- **Prompt**: Reproduce the following data exactly, minus any images.

- **Information shown**:
++++

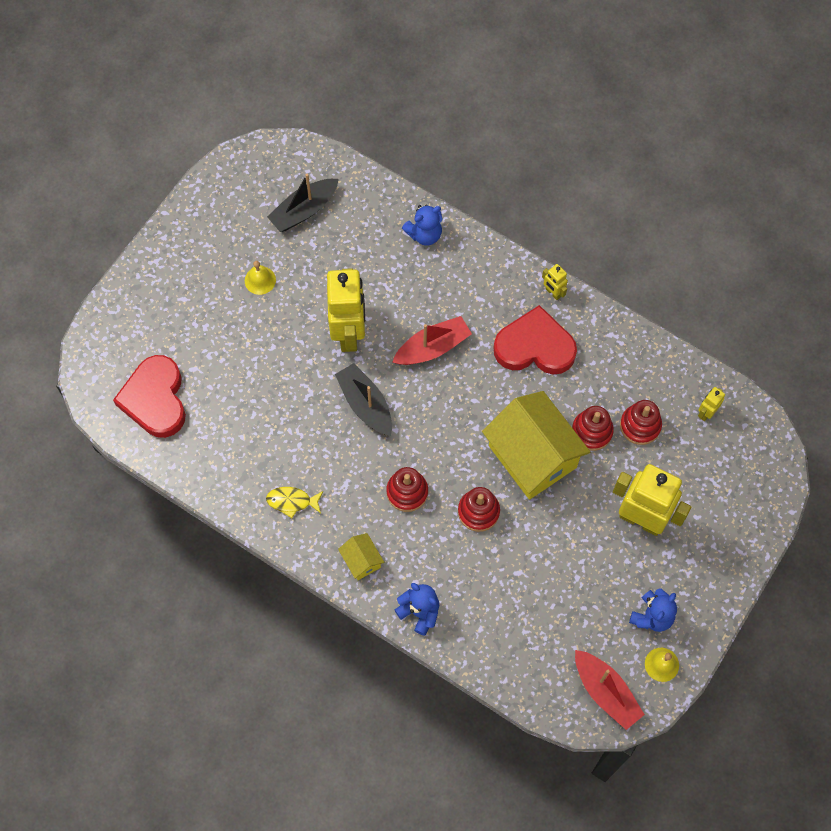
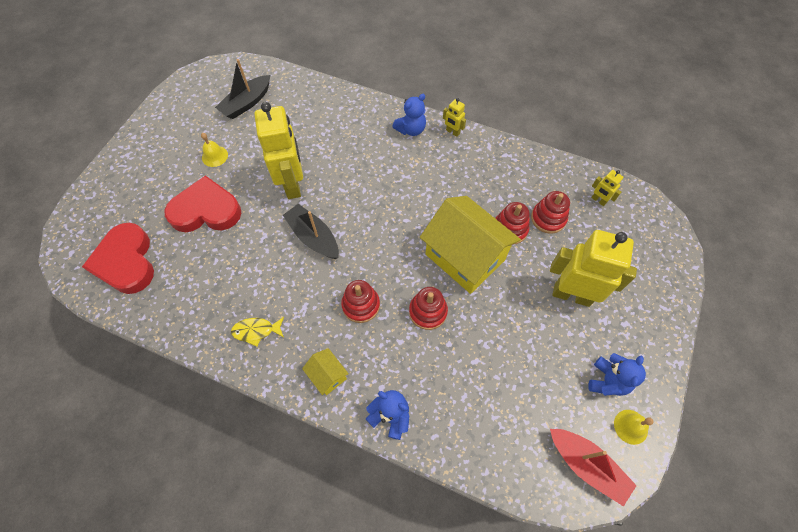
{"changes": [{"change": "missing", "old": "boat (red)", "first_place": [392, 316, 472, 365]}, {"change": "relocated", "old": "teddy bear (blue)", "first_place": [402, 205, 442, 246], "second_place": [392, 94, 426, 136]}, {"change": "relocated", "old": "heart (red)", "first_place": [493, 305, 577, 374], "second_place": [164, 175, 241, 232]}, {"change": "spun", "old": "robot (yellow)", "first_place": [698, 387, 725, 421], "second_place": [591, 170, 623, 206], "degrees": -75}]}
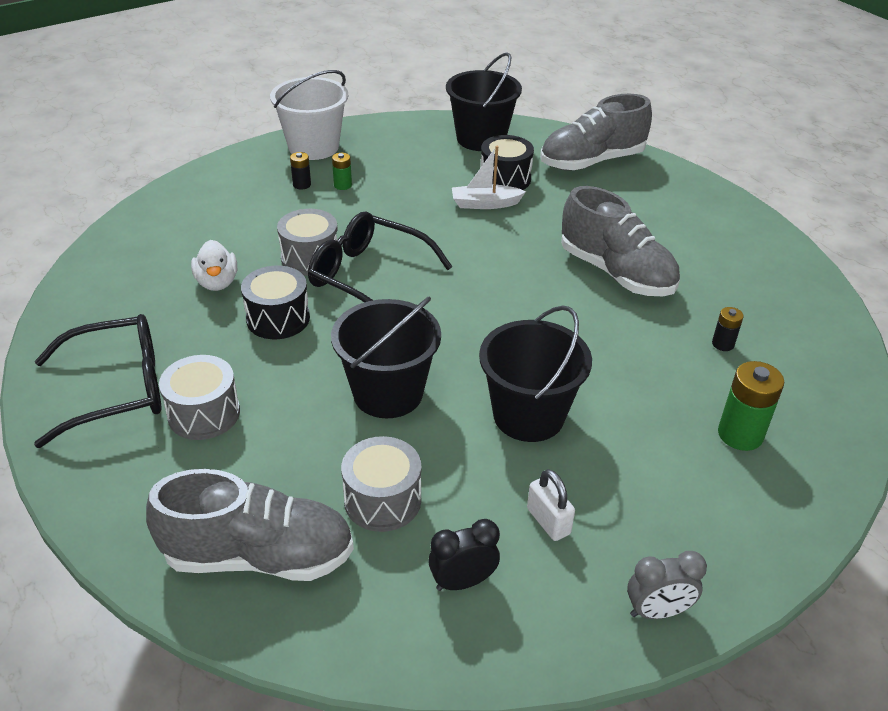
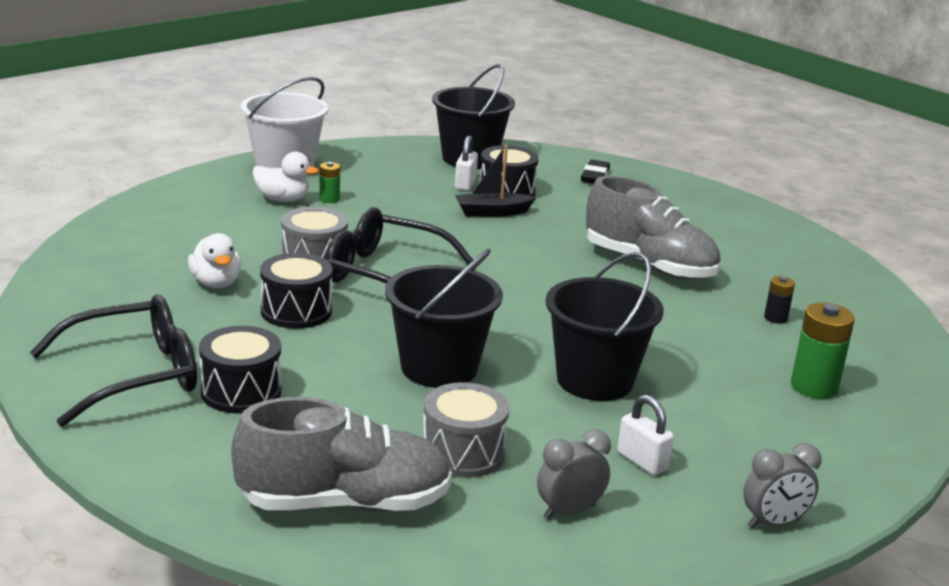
{"changes": [{"change": "appeared", "new": "padlock (white)", "second_place": [455, 136, 478, 191]}, {"change": "exchanged", "old": "battery (black)", "new": "duck (white)", "first_place": [290, 152, 311, 190], "second_place": [253, 152, 319, 202]}, {"change": "exchanged", "old": "shoe (grey)", "new": "eraser (black)", "first_place": [540, 94, 652, 171], "second_place": [581, 160, 610, 184]}, {"change": "colour", "old": "drum (grey)", "new": "drum (black)", "first_place": [159, 355, 240, 440], "second_place": [199, 326, 281, 413]}, {"change": "colour", "old": "clock (black)", "new": "clock (grey)", "first_place": [428, 519, 500, 591], "second_place": [537, 429, 611, 520]}, {"change": "colour", "old": "boat (white)", "new": "boat (black)", "first_place": [452, 146, 526, 209], "second_place": [455, 145, 536, 217]}]}
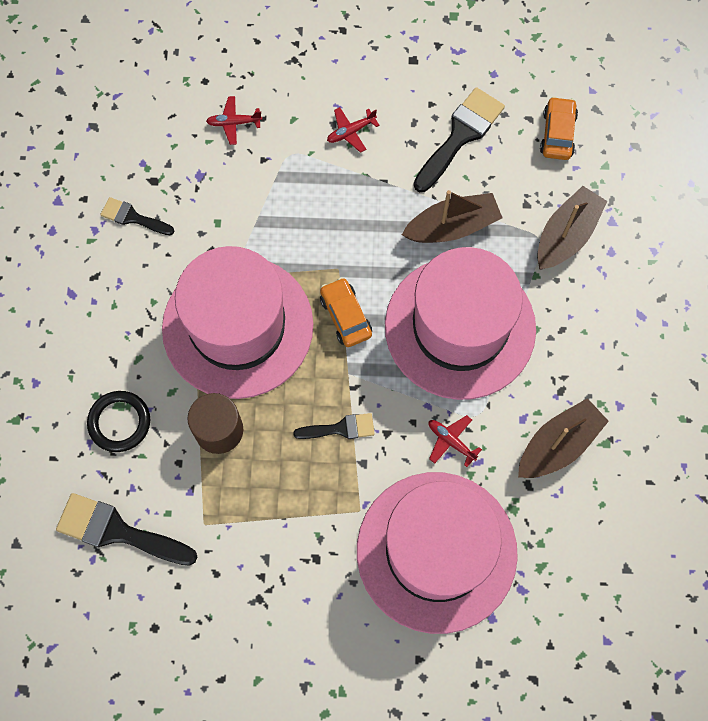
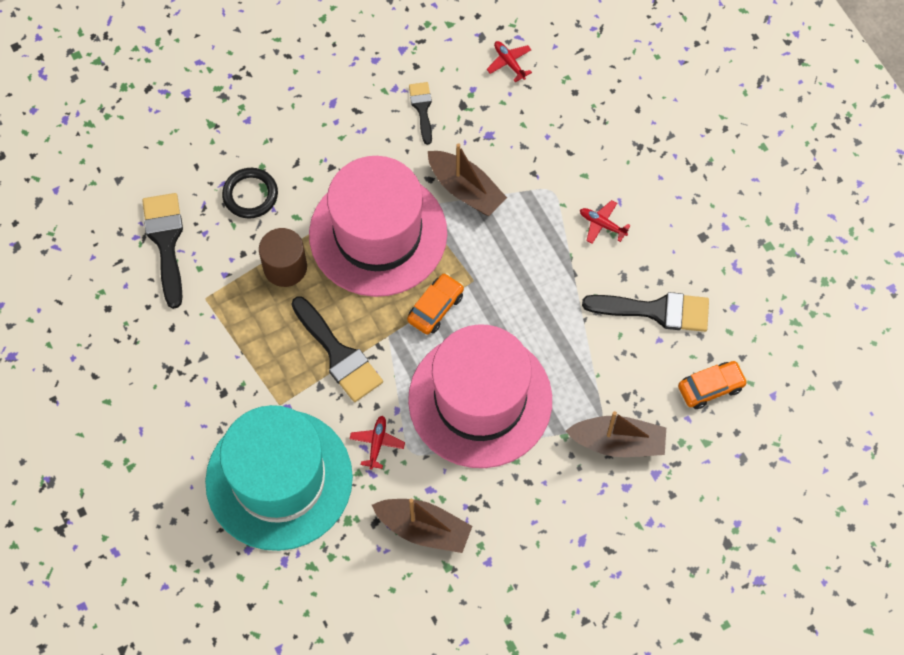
{"changes": [{"change": "relocated", "old": "plane (red)", "first_place": [206, 96, 262, 145], "second_place": [487, 41, 532, 82]}, {"change": "relocated", "old": "boat (brown)", "first_place": [402, 190, 503, 243], "second_place": [428, 143, 507, 216]}, {"change": "colour", "old": "hat (pink)", "new": "hat (turquoise)", "first_place": [357, 472, 518, 634], "second_place": [205, 405, 353, 551]}, {"change": "size", "old": "brush (black)", "first_place": [293, 413, 375, 439], "second_place": [292, 297, 383, 402], "factor": 1.73}]}
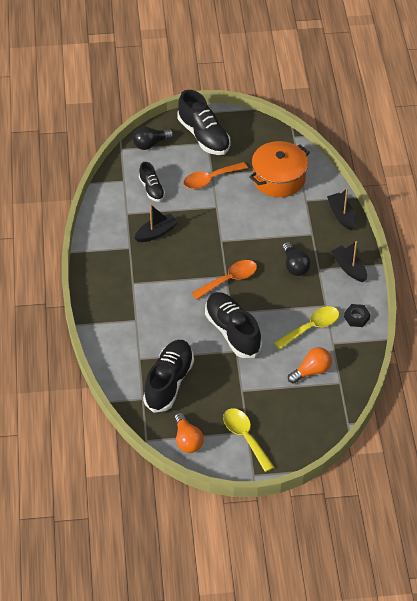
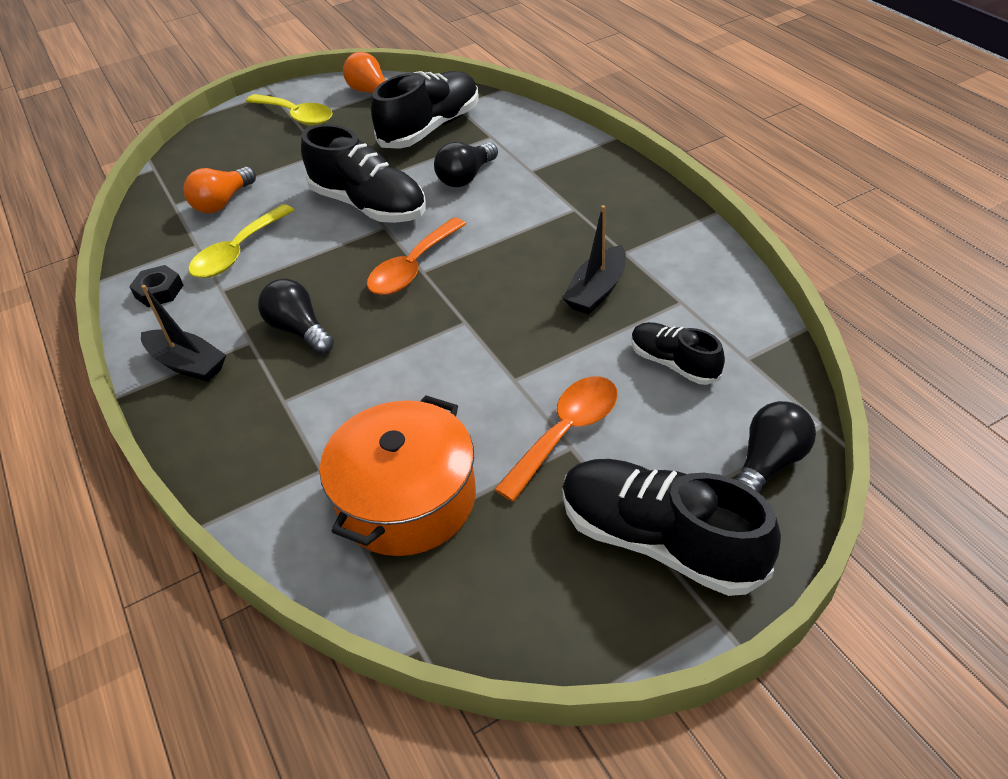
{"changes": [{"change": "missing", "old": "boat (black)", "first_place": [327, 188, 355, 231]}, {"change": "appeared", "new": "light bulb (black)", "second_place": [434, 142, 498, 187]}, {"change": "spun", "old": "shoe (black)", "first_place": [143, 340, 194, 413], "second_place": [371, 71, 479, 149], "degrees": -135}]}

++++

- **Answer to this exercise**:
{"changes": [{"change": "missing", "old": "boat (red)", "first_place": [392, 316, 472, 365]}, {"change": "relocated", "old": "teddy bear (blue)", "first_place": [402, 205, 442, 246], "second_place": [392, 94, 426, 136]}, {"change": "relocated", "old": "heart (red)", "first_place": [493, 305, 577, 374], "second_place": [164, 175, 241, 232]}, {"change": "spun", "old": "robot (yellow)", "first_place": [698, 387, 725, 421], "second_place": [591, 170, 623, 206], "degrees": -75}]}
{"changes": [{"change": "appeared", "new": "padlock (white)", "second_place": [455, 136, 478, 191]}, {"change": "exchanged", "old": "battery (black)", "new": "duck (white)", "first_place": [290, 152, 311, 190], "second_place": [253, 152, 319, 202]}, {"change": "exchanged", "old": "shoe (grey)", "new": "eraser (black)", "first_place": [540, 94, 652, 171], "second_place": [581, 160, 610, 184]}, {"change": "colour", "old": "drum (grey)", "new": "drum (black)", "first_place": [159, 355, 240, 440], "second_place": [199, 326, 281, 413]}, {"change": "colour", "old": "clock (black)", "new": "clock (grey)", "first_place": [428, 519, 500, 591], "second_place": [537, 429, 611, 520]}, {"change": "colour", "old": "boat (white)", "new": "boat (black)", "first_place": [452, 146, 526, 209], "second_place": [455, 145, 536, 217]}]}
{"changes": [{"change": "relocated", "old": "plane (red)", "first_place": [206, 96, 262, 145], "second_place": [487, 41, 532, 82]}, {"change": "relocated", "old": "boat (brown)", "first_place": [402, 190, 503, 243], "second_place": [428, 143, 507, 216]}, {"change": "colour", "old": "hat (pink)", "new": "hat (turquoise)", "first_place": [357, 472, 518, 634], "second_place": [205, 405, 353, 551]}, {"change": "size", "old": "brush (black)", "first_place": [293, 413, 375, 439], "second_place": [292, 297, 383, 402], "factor": 1.73}]}
{"changes": [{"change": "missing", "old": "boat (black)", "first_place": [327, 188, 355, 231]}, {"change": "appeared", "new": "light bulb (black)", "second_place": [434, 142, 498, 187]}, {"change": "spun", "old": "shoe (black)", "first_place": [143, 340, 194, 413], "second_place": [371, 71, 479, 149], "degrees": -135}]}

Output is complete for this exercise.